> _Exercise directions_:
Set down exactly the lines below between the line holding "D1: LED (A BAT, K +3V3) -> none" and the line holding "U4 pin IN+: AMP -> OUT2", inclusive; no other line belongs in the answer.

++++ Data

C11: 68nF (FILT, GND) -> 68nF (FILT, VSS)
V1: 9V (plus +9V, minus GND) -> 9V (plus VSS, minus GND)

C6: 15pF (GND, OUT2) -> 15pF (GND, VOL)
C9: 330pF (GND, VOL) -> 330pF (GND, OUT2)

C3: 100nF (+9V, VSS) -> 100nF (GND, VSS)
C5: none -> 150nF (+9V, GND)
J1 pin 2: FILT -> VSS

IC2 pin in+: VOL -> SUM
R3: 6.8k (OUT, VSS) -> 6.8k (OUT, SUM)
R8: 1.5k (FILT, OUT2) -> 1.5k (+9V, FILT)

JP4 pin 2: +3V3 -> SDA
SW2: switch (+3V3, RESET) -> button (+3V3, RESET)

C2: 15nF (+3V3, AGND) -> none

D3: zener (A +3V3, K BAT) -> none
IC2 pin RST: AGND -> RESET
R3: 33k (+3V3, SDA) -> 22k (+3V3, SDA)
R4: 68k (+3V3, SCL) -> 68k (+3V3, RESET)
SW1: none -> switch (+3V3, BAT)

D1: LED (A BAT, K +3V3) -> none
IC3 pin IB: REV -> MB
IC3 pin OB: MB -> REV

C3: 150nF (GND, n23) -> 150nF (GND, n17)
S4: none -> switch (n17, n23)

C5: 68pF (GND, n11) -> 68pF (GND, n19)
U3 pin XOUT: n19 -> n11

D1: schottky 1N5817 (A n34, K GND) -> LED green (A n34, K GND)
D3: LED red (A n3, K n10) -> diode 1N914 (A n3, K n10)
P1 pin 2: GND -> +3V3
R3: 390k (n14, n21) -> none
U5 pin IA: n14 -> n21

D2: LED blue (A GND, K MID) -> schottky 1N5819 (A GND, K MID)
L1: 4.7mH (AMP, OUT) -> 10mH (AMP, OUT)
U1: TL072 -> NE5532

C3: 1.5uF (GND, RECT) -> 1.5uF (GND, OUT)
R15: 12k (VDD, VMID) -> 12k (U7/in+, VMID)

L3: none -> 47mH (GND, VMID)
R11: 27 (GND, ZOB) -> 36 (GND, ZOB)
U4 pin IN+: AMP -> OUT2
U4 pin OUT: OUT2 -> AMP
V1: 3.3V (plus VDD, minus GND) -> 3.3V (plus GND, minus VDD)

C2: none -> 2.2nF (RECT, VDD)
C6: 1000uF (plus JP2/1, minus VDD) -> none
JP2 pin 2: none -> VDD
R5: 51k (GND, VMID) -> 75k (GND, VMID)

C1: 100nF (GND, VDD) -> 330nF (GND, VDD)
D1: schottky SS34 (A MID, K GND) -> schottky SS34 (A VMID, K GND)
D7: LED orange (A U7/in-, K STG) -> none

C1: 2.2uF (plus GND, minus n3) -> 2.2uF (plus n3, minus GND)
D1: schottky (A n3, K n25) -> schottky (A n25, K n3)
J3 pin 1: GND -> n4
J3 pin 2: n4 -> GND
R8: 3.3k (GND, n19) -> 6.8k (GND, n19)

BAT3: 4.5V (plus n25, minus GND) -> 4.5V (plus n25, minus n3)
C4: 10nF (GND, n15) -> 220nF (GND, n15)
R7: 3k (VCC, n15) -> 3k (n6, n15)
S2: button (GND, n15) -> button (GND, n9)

++++++++

> _Your response_:
D1: LED (A BAT, K +3V3) -> none
IC3 pin IB: REV -> MB
IC3 pin OB: MB -> REV

C3: 150nF (GND, n23) -> 150nF (GND, n17)
S4: none -> switch (n17, n23)

C5: 68pF (GND, n11) -> 68pF (GND, n19)
U3 pin XOUT: n19 -> n11

D1: schottky 1N5817 (A n34, K GND) -> LED green (A n34, K GND)
D3: LED red (A n3, K n10) -> diode 1N914 (A n3, K n10)
P1 pin 2: GND -> +3V3
R3: 390k (n14, n21) -> none
U5 pin IA: n14 -> n21

D2: LED blue (A GND, K MID) -> schottky 1N5819 (A GND, K MID)
L1: 4.7mH (AMP, OUT) -> 10mH (AMP, OUT)
U1: TL072 -> NE5532

C3: 1.5uF (GND, RECT) -> 1.5uF (GND, OUT)
R15: 12k (VDD, VMID) -> 12k (U7/in+, VMID)

L3: none -> 47mH (GND, VMID)
R11: 27 (GND, ZOB) -> 36 (GND, ZOB)
U4 pin IN+: AMP -> OUT2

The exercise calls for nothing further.